**Task brief:**
The reply should consist of the entire listing, word for word.

-----

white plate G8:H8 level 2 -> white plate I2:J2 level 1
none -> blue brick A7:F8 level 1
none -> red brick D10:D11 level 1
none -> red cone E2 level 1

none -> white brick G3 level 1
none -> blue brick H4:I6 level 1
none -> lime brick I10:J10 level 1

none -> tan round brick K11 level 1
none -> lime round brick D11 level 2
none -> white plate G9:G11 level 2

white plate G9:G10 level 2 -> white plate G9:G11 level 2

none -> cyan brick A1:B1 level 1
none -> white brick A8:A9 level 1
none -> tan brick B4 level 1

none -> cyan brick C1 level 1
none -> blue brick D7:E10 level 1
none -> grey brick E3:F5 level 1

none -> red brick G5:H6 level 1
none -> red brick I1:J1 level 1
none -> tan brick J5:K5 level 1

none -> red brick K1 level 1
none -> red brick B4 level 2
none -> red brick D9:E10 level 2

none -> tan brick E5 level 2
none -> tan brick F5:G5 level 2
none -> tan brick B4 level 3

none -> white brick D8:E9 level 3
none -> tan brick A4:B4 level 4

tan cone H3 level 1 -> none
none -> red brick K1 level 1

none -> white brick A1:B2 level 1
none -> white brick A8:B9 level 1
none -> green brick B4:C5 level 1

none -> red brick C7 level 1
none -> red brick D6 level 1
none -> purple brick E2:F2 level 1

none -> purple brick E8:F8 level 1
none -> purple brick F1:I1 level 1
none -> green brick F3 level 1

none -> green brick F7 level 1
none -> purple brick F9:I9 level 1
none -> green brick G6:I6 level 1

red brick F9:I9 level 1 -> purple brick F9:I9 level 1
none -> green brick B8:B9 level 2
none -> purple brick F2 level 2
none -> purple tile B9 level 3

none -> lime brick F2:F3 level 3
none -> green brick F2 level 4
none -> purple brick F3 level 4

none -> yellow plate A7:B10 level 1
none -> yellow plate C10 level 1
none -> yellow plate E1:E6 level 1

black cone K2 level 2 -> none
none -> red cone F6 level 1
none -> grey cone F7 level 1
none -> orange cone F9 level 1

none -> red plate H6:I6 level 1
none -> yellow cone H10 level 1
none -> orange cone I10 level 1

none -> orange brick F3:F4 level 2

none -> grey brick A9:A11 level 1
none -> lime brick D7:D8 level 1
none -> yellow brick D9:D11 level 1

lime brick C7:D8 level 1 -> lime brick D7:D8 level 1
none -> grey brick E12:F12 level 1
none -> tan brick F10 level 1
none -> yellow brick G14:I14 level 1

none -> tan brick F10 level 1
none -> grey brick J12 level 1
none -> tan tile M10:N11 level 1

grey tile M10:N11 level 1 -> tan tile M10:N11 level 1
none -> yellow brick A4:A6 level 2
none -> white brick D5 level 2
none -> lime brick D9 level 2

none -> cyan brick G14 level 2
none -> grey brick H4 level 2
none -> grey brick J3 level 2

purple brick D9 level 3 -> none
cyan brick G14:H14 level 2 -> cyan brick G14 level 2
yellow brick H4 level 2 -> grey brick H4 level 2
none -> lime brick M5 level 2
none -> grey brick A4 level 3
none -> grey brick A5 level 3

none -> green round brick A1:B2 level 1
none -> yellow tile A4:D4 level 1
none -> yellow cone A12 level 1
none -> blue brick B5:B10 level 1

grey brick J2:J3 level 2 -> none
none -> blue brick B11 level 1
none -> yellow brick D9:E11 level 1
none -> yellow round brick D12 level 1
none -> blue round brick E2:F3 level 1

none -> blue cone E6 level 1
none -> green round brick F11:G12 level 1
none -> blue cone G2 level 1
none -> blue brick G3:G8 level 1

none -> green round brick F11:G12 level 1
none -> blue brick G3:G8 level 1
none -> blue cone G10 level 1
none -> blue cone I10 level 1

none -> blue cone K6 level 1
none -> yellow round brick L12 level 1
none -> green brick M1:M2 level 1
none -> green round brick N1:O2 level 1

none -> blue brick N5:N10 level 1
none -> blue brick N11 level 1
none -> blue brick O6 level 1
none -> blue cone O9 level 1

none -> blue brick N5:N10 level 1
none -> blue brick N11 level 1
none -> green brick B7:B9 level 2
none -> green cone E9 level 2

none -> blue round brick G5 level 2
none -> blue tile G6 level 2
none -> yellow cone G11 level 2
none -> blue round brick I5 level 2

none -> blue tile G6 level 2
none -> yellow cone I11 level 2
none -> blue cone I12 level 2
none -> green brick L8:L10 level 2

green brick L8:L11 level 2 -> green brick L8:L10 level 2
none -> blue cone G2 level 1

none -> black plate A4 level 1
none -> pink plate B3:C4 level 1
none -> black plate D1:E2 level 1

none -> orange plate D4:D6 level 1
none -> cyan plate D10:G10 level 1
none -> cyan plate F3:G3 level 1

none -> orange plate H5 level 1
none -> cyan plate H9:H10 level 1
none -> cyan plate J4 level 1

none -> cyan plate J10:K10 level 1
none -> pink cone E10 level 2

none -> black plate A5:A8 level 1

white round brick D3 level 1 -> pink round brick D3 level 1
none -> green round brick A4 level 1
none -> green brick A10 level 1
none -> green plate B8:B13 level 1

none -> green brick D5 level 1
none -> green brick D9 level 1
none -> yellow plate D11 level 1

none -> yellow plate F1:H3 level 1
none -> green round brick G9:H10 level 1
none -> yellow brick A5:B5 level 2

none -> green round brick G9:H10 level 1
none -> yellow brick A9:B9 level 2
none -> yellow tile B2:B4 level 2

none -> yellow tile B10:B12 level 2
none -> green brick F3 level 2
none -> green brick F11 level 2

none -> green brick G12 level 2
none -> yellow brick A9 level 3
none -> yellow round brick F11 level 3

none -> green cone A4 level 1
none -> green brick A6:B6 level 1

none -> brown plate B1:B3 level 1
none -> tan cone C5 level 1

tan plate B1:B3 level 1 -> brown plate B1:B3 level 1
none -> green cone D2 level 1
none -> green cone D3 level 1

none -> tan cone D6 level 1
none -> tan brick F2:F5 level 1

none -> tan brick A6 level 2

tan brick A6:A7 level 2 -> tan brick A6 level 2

-----

**Answer space:**
white plate G8:H8 level 2 -> white plate I2:J2 level 1
none -> blue brick A7:F8 level 1
none -> red brick D10:D11 level 1
none -> red cone E2 level 1

none -> white brick G3 level 1
none -> blue brick H4:I6 level 1
none -> lime brick I10:J10 level 1

none -> tan round brick K11 level 1
none -> lime round brick D11 level 2
none -> white plate G9:G11 level 2

white plate G9:G10 level 2 -> white plate G9:G11 level 2

none -> cyan brick A1:B1 level 1
none -> white brick A8:A9 level 1
none -> tan brick B4 level 1

none -> cyan brick C1 level 1
none -> blue brick D7:E10 level 1
none -> grey brick E3:F5 level 1

none -> red brick G5:H6 level 1
none -> red brick I1:J1 level 1
none -> tan brick J5:K5 level 1

none -> red brick K1 level 1
none -> red brick B4 level 2
none -> red brick D9:E10 level 2

none -> tan brick E5 level 2
none -> tan brick F5:G5 level 2
none -> tan brick B4 level 3

none -> white brick D8:E9 level 3
none -> tan brick A4:B4 level 4

tan cone H3 level 1 -> none
none -> red brick K1 level 1

none -> white brick A1:B2 level 1
none -> white brick A8:B9 level 1
none -> green brick B4:C5 level 1

none -> red brick C7 level 1
none -> red brick D6 level 1
none -> purple brick E2:F2 level 1

none -> purple brick E8:F8 level 1
none -> purple brick F1:I1 level 1
none -> green brick F3 level 1

none -> green brick F7 level 1
none -> purple brick F9:I9 level 1
none -> green brick G6:I6 level 1

red brick F9:I9 level 1 -> purple brick F9:I9 level 1
none -> green brick B8:B9 level 2
none -> purple brick F2 level 2
none -> purple tile B9 level 3

none -> lime brick F2:F3 level 3
none -> green brick F2 level 4
none -> purple brick F3 level 4

none -> yellow plate A7:B10 level 1
none -> yellow plate C10 level 1
none -> yellow plate E1:E6 level 1

black cone K2 level 2 -> none
none -> red cone F6 level 1
none -> grey cone F7 level 1
none -> orange cone F9 level 1

none -> red plate H6:I6 level 1
none -> yellow cone H10 level 1
none -> orange cone I10 level 1

none -> orange brick F3:F4 level 2

none -> grey brick A9:A11 level 1
none -> lime brick D7:D8 level 1
none -> yellow brick D9:D11 level 1

lime brick C7:D8 level 1 -> lime brick D7:D8 level 1
none -> grey brick E12:F12 level 1
none -> tan brick F10 level 1
none -> yellow brick G14:I14 level 1

none -> tan brick F10 level 1
none -> grey brick J12 level 1
none -> tan tile M10:N11 level 1

grey tile M10:N11 level 1 -> tan tile M10:N11 level 1
none -> yellow brick A4:A6 level 2
none -> white brick D5 level 2
none -> lime brick D9 level 2

none -> cyan brick G14 level 2
none -> grey brick H4 level 2
none -> grey brick J3 level 2

purple brick D9 level 3 -> none
cyan brick G14:H14 level 2 -> cyan brick G14 level 2
yellow brick H4 level 2 -> grey brick H4 level 2
none -> lime brick M5 level 2
none -> grey brick A4 level 3
none -> grey brick A5 level 3

none -> green round brick A1:B2 level 1
none -> yellow tile A4:D4 level 1
none -> yellow cone A12 level 1
none -> blue brick B5:B10 level 1

grey brick J2:J3 level 2 -> none
none -> blue brick B11 level 1
none -> yellow brick D9:E11 level 1
none -> yellow round brick D12 level 1
none -> blue round brick E2:F3 level 1

none -> blue cone E6 level 1
none -> green round brick F11:G12 level 1
none -> blue cone G2 level 1
none -> blue brick G3:G8 level 1

none -> green round brick F11:G12 level 1
none -> blue brick G3:G8 level 1
none -> blue cone G10 level 1
none -> blue cone I10 level 1

none -> blue cone K6 level 1
none -> yellow round brick L12 level 1
none -> green brick M1:M2 level 1
none -> green round brick N1:O2 level 1

none -> blue brick N5:N10 level 1
none -> blue brick N11 level 1
none -> blue brick O6 level 1
none -> blue cone O9 level 1

none -> blue brick N5:N10 level 1
none -> blue brick N11 level 1
none -> green brick B7:B9 level 2
none -> green cone E9 level 2

none -> blue round brick G5 level 2
none -> blue tile G6 level 2
none -> yellow cone G11 level 2
none -> blue round brick I5 level 2

none -> blue tile G6 level 2
none -> yellow cone I11 level 2
none -> blue cone I12 level 2
none -> green brick L8:L10 level 2

green brick L8:L11 level 2 -> green brick L8:L10 level 2
none -> blue cone G2 level 1

none -> black plate A4 level 1
none -> pink plate B3:C4 level 1
none -> black plate D1:E2 level 1

none -> orange plate D4:D6 level 1
none -> cyan plate D10:G10 level 1
none -> cyan plate F3:G3 level 1

none -> orange plate H5 level 1
none -> cyan plate H9:H10 level 1
none -> cyan plate J4 level 1

none -> cyan plate J10:K10 level 1
none -> pink cone E10 level 2

none -> black plate A5:A8 level 1

white round brick D3 level 1 -> pink round brick D3 level 1
none -> green round brick A4 level 1
none -> green brick A10 level 1
none -> green plate B8:B13 level 1

none -> green brick D5 level 1
none -> green brick D9 level 1
none -> yellow plate D11 level 1

none -> yellow plate F1:H3 level 1
none -> green round brick G9:H10 level 1
none -> yellow brick A5:B5 level 2

none -> green round brick G9:H10 level 1
none -> yellow brick A9:B9 level 2
none -> yellow tile B2:B4 level 2

none -> yellow tile B10:B12 level 2
none -> green brick F3 level 2
none -> green brick F11 level 2

none -> green brick G12 level 2
none -> yellow brick A9 level 3
none -> yellow round brick F11 level 3

none -> green cone A4 level 1
none -> green brick A6:B6 level 1

none -> brown plate B1:B3 level 1
none -> tan cone C5 level 1

tan plate B1:B3 level 1 -> brown plate B1:B3 level 1
none -> green cone D2 level 1
none -> green cone D3 level 1

none -> tan cone D6 level 1
none -> tan brick F2:F5 level 1

none -> tan brick A6 level 2

tan brick A6:A7 level 2 -> tan brick A6 level 2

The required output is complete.